Give back all of the data exactly, with every picture omitted.

====== EXERCISE MATERIALS ======

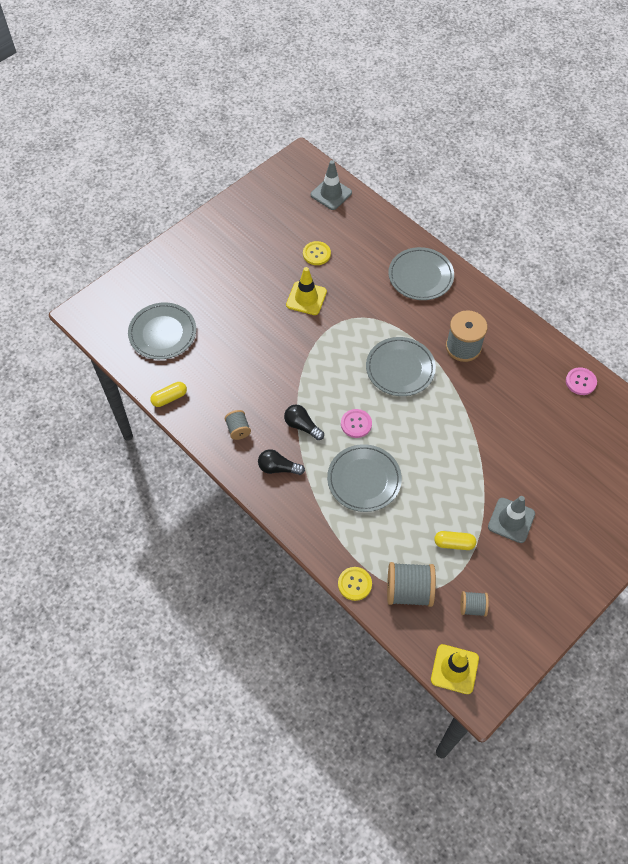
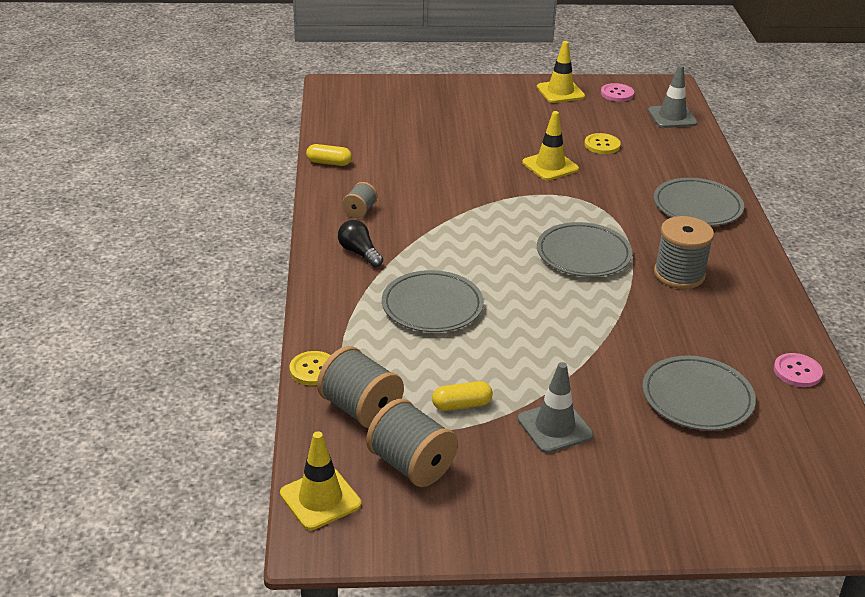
camera: 40 degrees right, 25 degrees down
(162, 333) = (382, 125): grey plate -> grey plate (697, 397)
(240, 214) = (560, 92): none -> yellow traffic cone
(302, 426) = (424, 239): black light bulb -> none
(356, 424) = (480, 266): pink button -> pink button (617, 94)
(454, 543) = (461, 405): yellow capsule -> yellow capsule turned 60 degrees counterclockwise
(472, 607) = (411, 465): grey spool -> grey spool, size x1.80

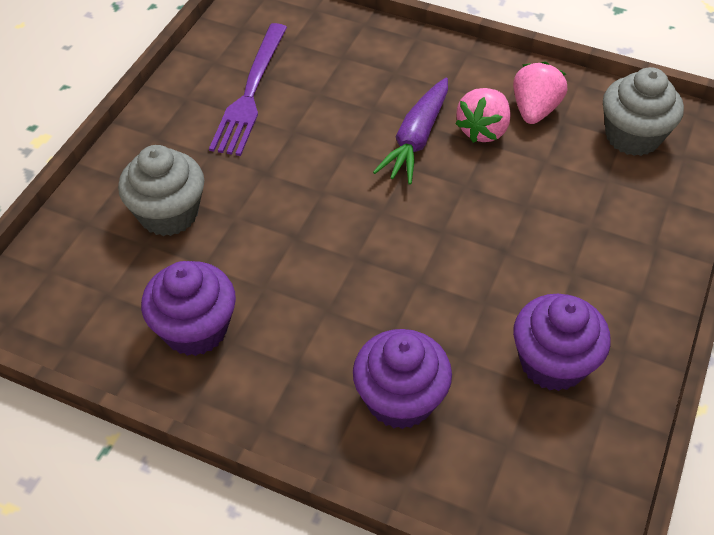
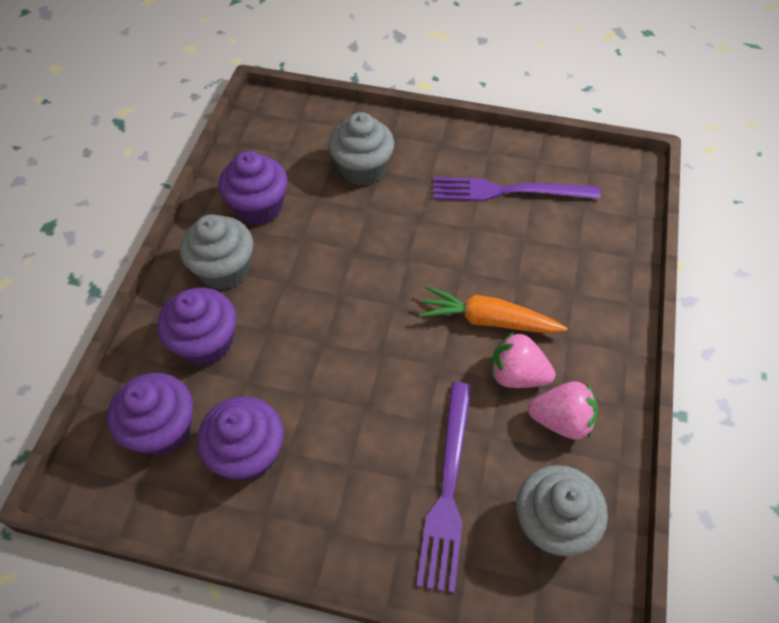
camera: 80 degrees right, 5 degrees up
(290, 374) = (224, 269): none -> grey cupcake
(416, 139) = (489, 320): purple carrot -> orange carrot
(516, 450) = (163, 429): none -> purple cupcake
(599, 200) = (448, 488): none -> purple fork

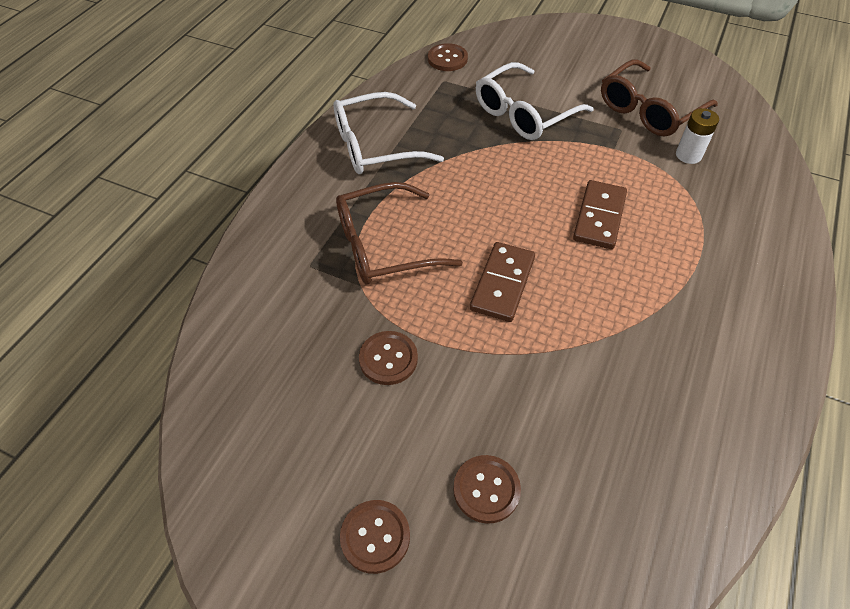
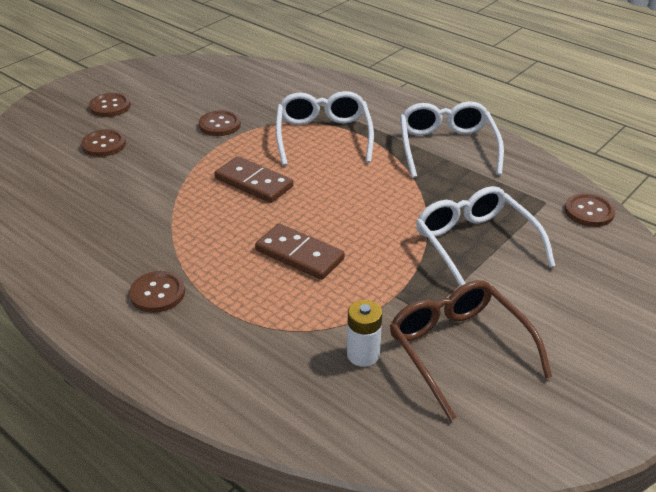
camera: 105 degrees right, 15 degrees down
(384, 245) = (323, 136): brown glasses -> white glasses
(716, 306) = (157, 293): none -> brown button

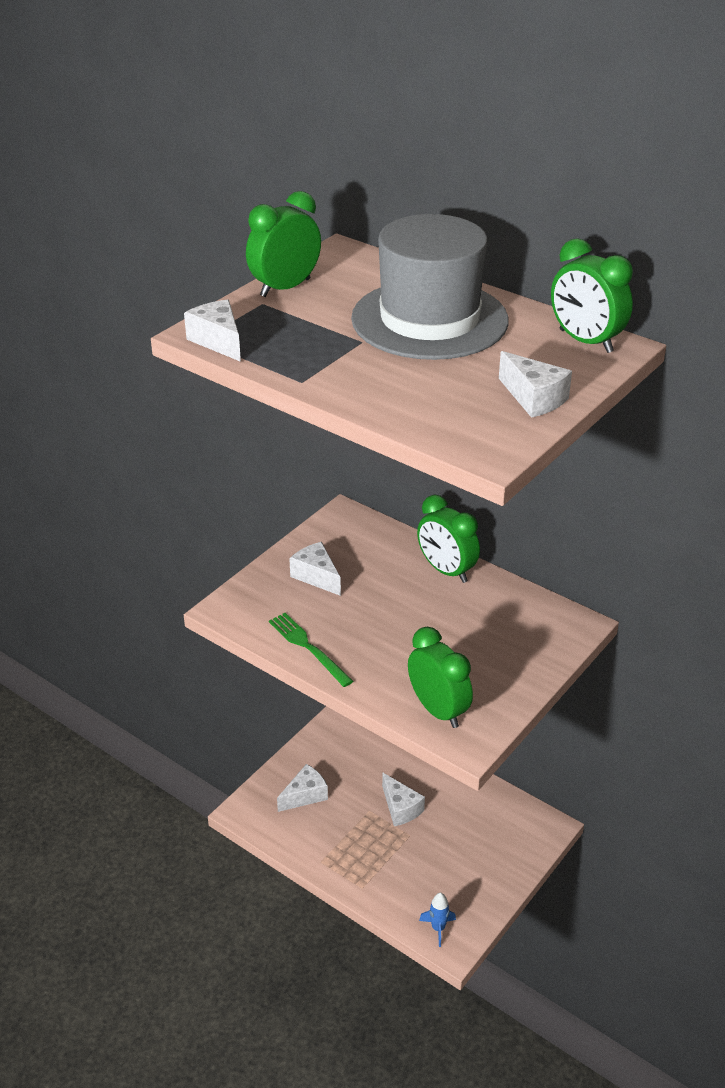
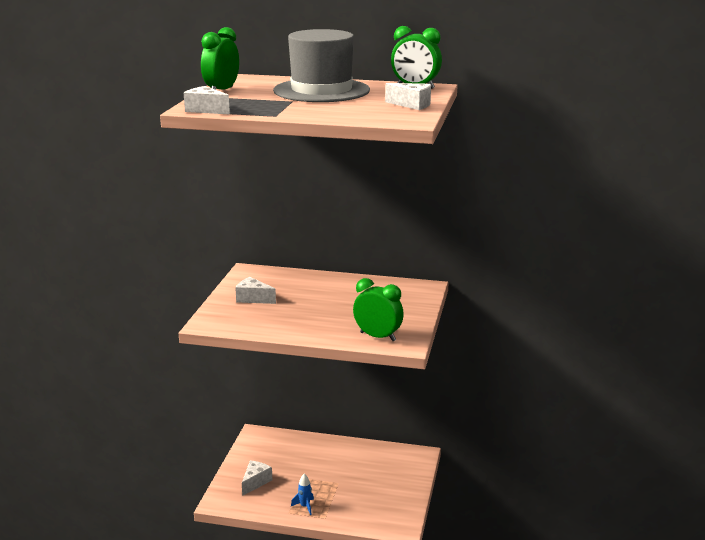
camera: 25 degrees left, 15 degrees down
(308, 647) = (275, 329): green fork -> none
(400, 808) = (323, 471): white cheese -> none
(438, 928) = (387, 523): blue rocket -> blue rocket (305, 506)
(446, 570) = (332, 281): green clock -> none

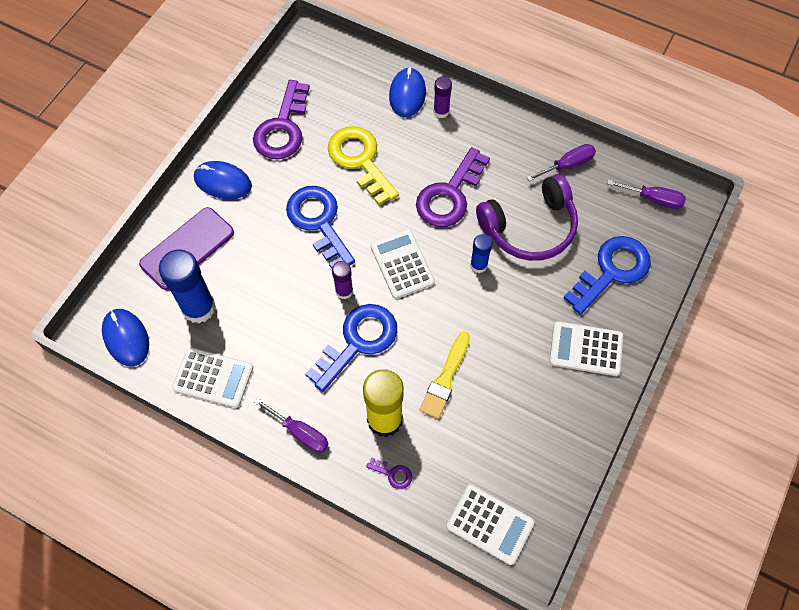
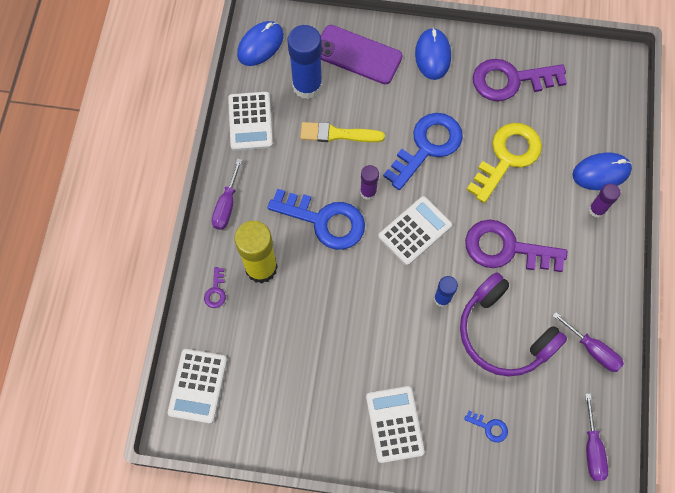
camera: 70 degrees right, 5 degrees up
(445, 378) = (317, 305): yellow brush -> yellow brush (337, 134)
(612, 271) = (489, 427): blue key -> blue key, size x0.41

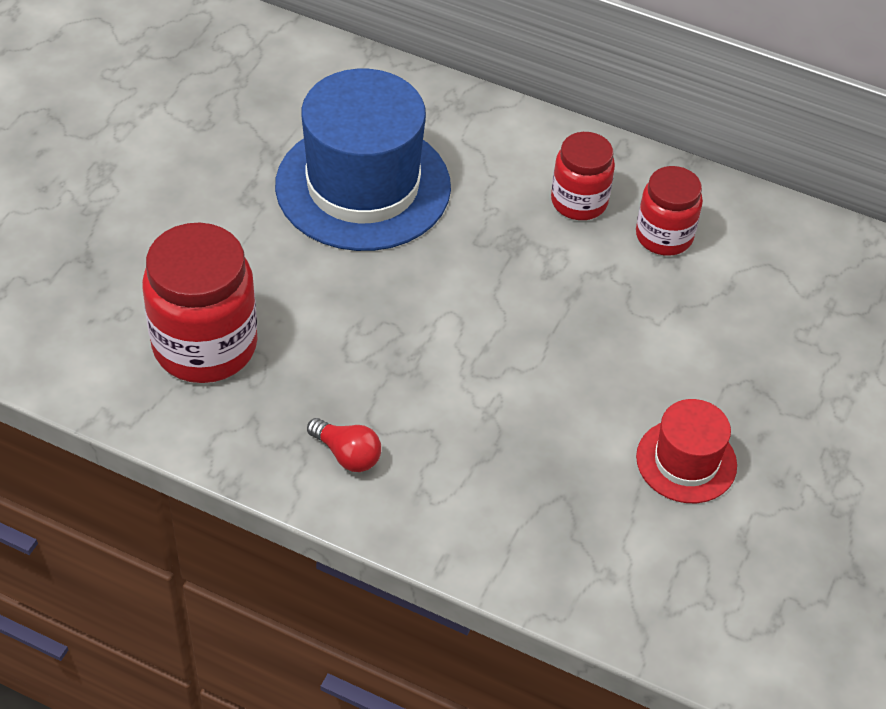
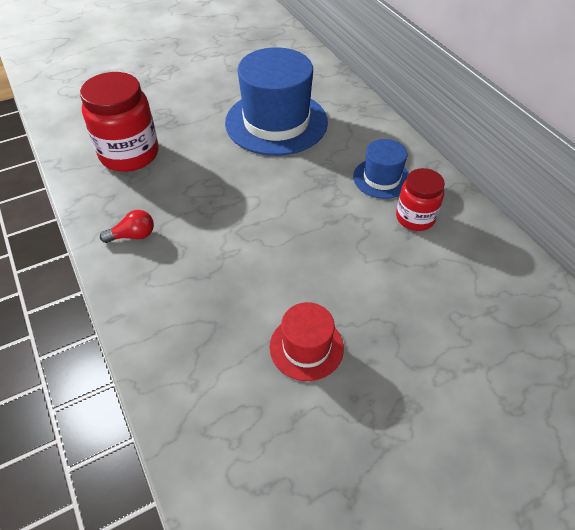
camera: 40 degrees right, 0 degrees up
(347, 454) = (133, 235): red light bulb -> red light bulb turned 90 degrees counterclockwise
(579, 202) = (381, 178): red jar -> blue hat

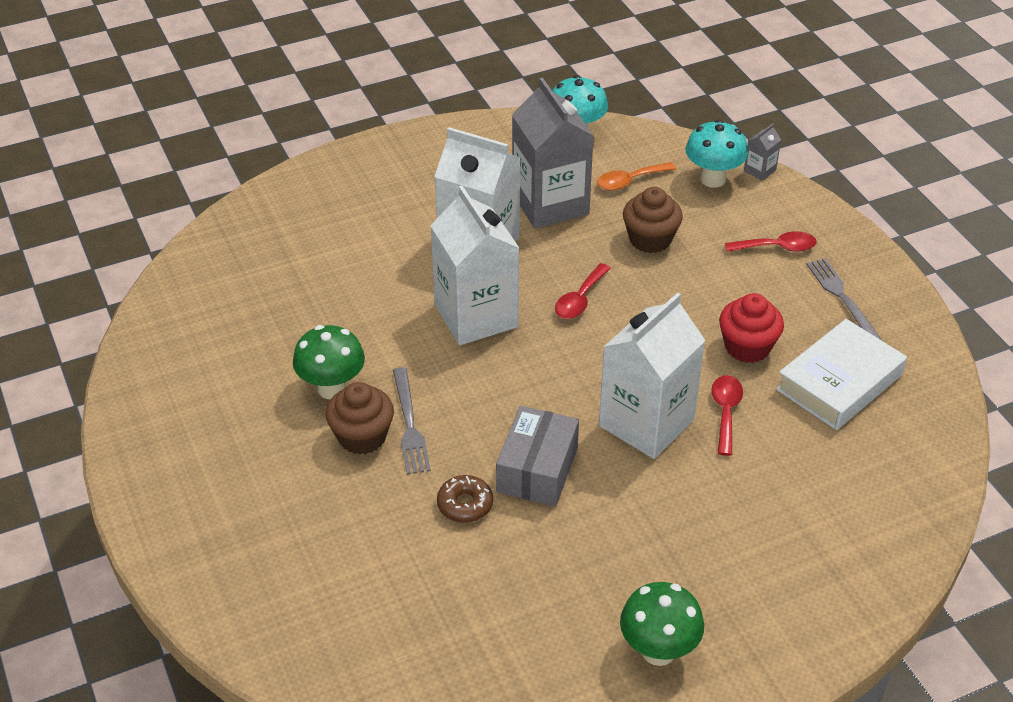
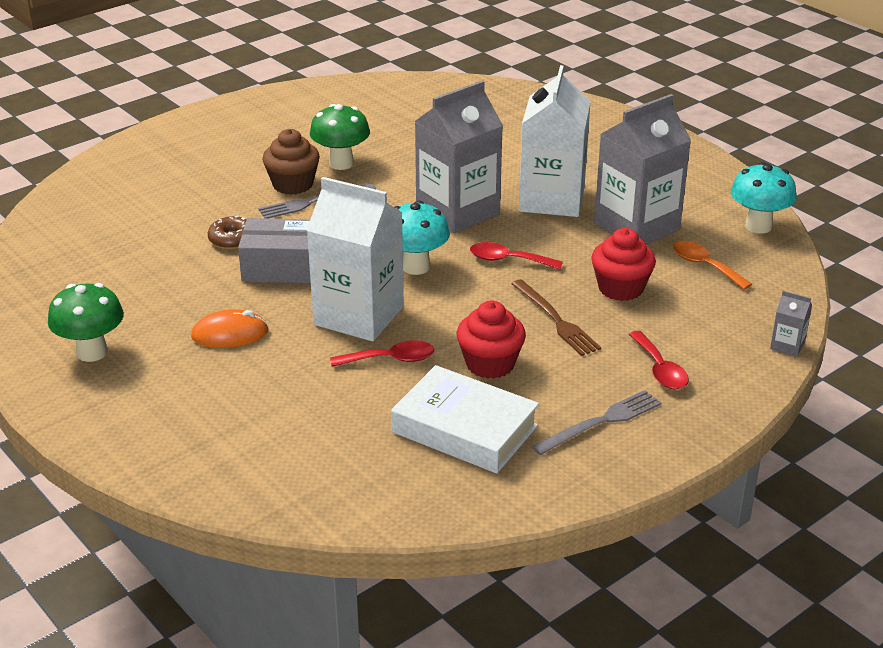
camera: 75 degrees right, 10 degrees down
(476, 316) = (457, 212): white carton -> grey carton
(650, 239) = (620, 288): brown cupcake -> red cupcake
(653, 527) = (230, 334): none -> orange mouse
(689, 291) = (556, 320): none -> brown fork
(713, 179) = (747, 316): turquoise mushroom -> turquoise mushroom (416, 267)

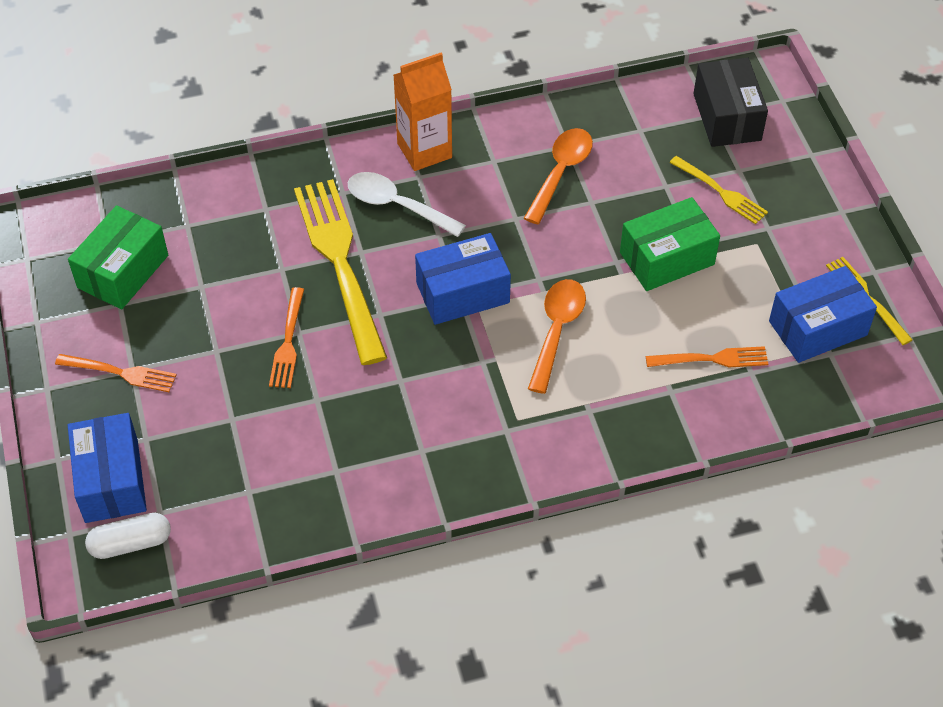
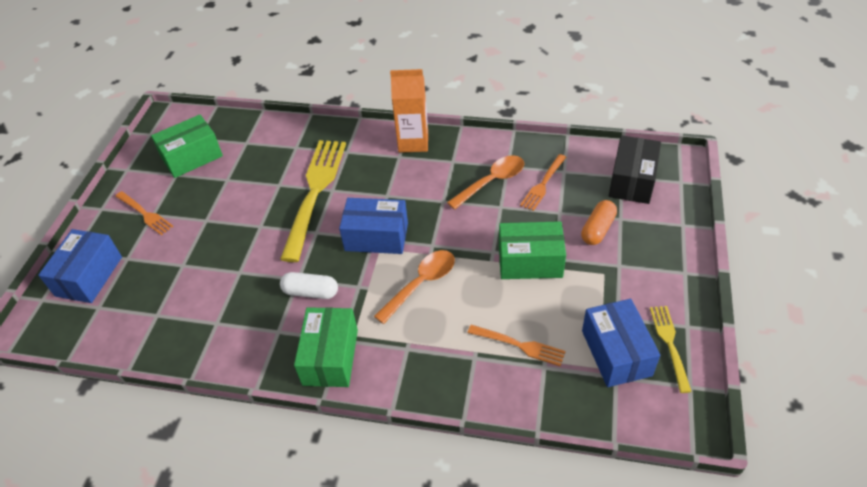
camera: 30 degrees right, 5 degrees down
(131, 543) = (67, 320): white capsule -> white capsule (311, 292)
(288, 342) = (249, 230): orange fork -> orange fork (543, 184)
(396, 205) = (373, 169): white spoon -> none
(507, 454) = (330, 357): none -> green box
(721, 192) = (598, 229): yellow fork -> orange capsule
(817, 328) = (616, 353): blue box -> blue box turned 75 degrees clockwise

======

--- EXERCISE ANSWER ---
camera: 40 degrees right, 25 degrees down
(162, 333) = (382, 125): grey plate -> grey plate (697, 397)
(240, 214) = (560, 92): none -> yellow traffic cone
(302, 426) = (424, 239): black light bulb -> none
(356, 424) = (480, 266): pink button -> pink button (617, 94)
(454, 543) = (461, 405): yellow capsule -> yellow capsule turned 60 degrees counterclockwise
(472, 607) = (411, 465): grey spool -> grey spool, size x1.80

camera: 80 degrees right, 5 degrees up
(290, 374) = (224, 269): none -> grey cupcake
(416, 139) = (489, 320): purple carrot -> orange carrot
(516, 450) = (163, 429): none -> purple cupcake
(599, 200) = (448, 488): none -> purple fork

camera: 105 degrees right, 15 degrees down
(384, 245) = (323, 136): brown glasses -> white glasses
(716, 306) = (157, 293): none -> brown button

camera: 25 degrees left, 15 degrees down
(308, 647) = (275, 329): green fork -> none
(400, 808) = (323, 471): white cheese -> none
(438, 928) = (387, 523): blue rocket -> blue rocket (305, 506)
(446, 570) = (332, 281): green clock -> none

camera: 70 degrees right, 5 degrees up
(445, 378) = (317, 305): yellow brush -> yellow brush (337, 134)
(612, 271) = (489, 427): blue key -> blue key, size x0.41

camera: 40 degrees right, 0 degrees up
(347, 454) = (133, 235): red light bulb -> red light bulb turned 90 degrees counterclockwise
(579, 202) = (381, 178): red jar -> blue hat

camera: 75 degrees right, 10 degrees down
(476, 316) = (457, 212): white carton -> grey carton
(650, 239) = (620, 288): brown cupcake -> red cupcake
(653, 527) = (230, 334): none -> orange mouse
(689, 291) = (556, 320): none -> brown fork
(713, 179) = (747, 316): turquoise mushroom -> turquoise mushroom (416, 267)

camera: 30 degrees right, 5 degrees down
(131, 543) = (67, 320): white capsule -> white capsule (311, 292)
(288, 342) = (249, 230): orange fork -> orange fork (543, 184)
(396, 205) = (373, 169): white spoon -> none
(507, 454) = (330, 357): none -> green box
(721, 192) = (598, 229): yellow fork -> orange capsule
(817, 328) = (616, 353): blue box -> blue box turned 75 degrees clockwise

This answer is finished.